**How to complete this task**
Within the listing below, please copy exactly the lines between the line holding "brown duck [544,74,597,131]" and the line holding "blue cone [230,266,280,330]", inclusive.

**Source information**
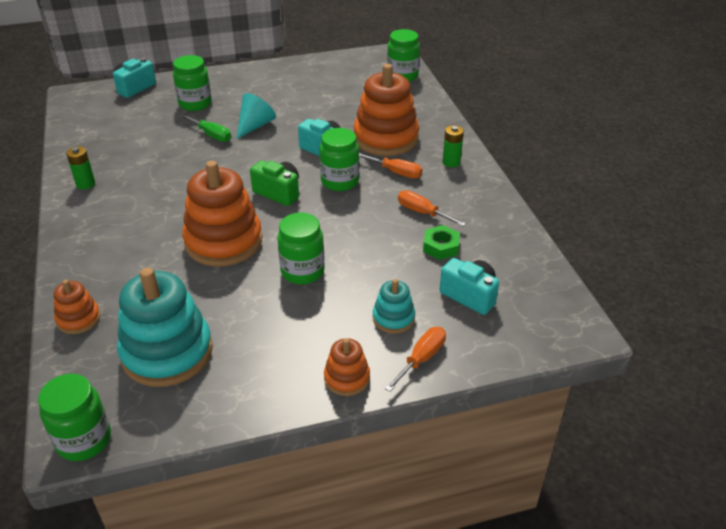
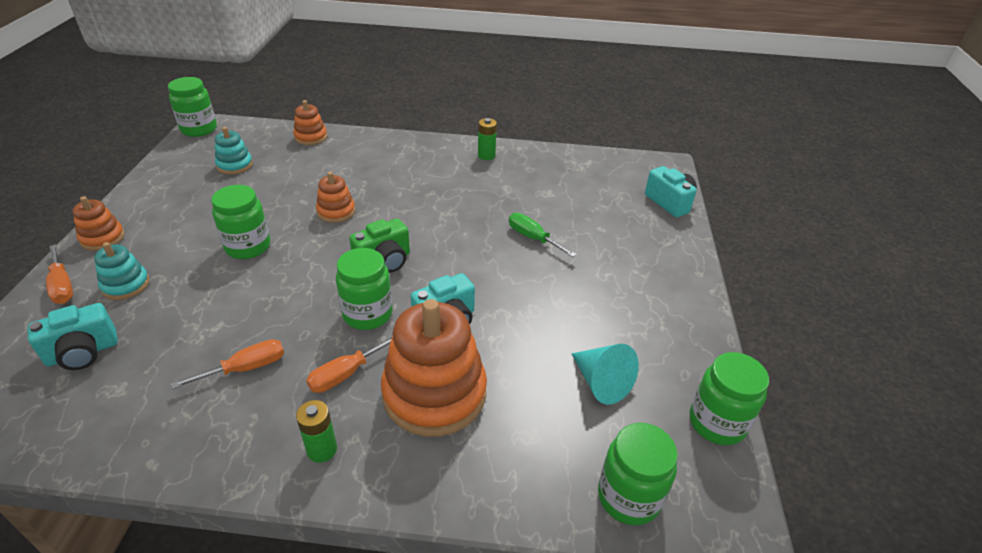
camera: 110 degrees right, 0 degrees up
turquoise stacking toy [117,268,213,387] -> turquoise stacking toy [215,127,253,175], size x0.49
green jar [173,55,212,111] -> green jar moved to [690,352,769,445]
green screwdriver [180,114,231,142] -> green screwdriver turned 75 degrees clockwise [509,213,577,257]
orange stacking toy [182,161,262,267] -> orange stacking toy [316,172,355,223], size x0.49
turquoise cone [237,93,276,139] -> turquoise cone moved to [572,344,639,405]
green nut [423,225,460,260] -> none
---
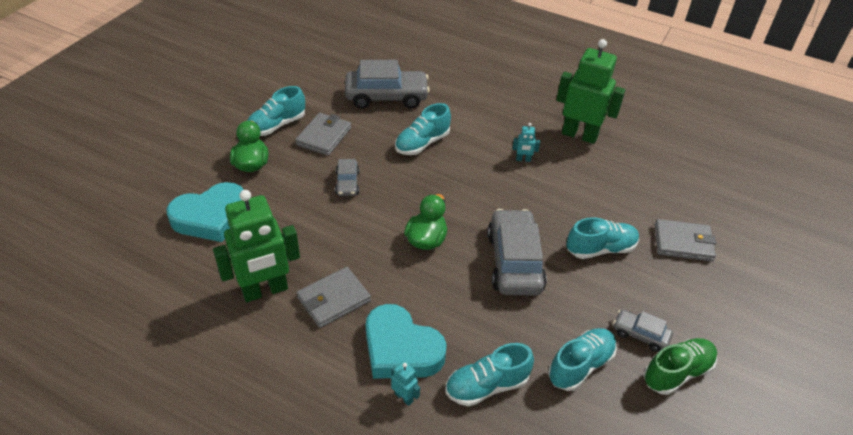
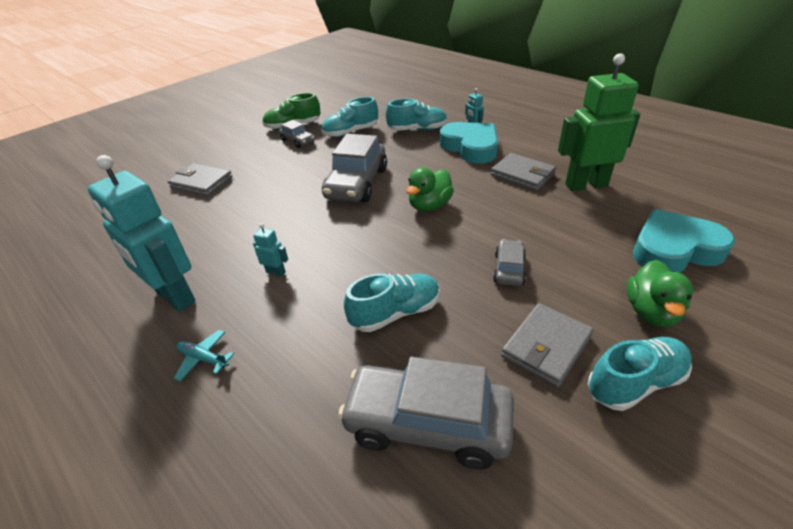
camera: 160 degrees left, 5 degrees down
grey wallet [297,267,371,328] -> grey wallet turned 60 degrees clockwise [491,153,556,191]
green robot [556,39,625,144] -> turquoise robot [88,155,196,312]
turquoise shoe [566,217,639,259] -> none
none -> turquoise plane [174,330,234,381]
---
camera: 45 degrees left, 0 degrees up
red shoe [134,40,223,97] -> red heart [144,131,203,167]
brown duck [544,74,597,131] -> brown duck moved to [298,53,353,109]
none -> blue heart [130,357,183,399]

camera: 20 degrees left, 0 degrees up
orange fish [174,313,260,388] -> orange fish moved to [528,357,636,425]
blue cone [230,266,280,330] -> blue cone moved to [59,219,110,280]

**Output below**
brown duck [544,74,597,131] -> brown duck moved to [298,53,353,109]
none -> blue heart [130,357,183,399]

camera: 20 degrees left, 0 degrees up
orange fish [174,313,260,388] -> orange fish moved to [528,357,636,425]
blue cone [230,266,280,330] -> blue cone moved to [59,219,110,280]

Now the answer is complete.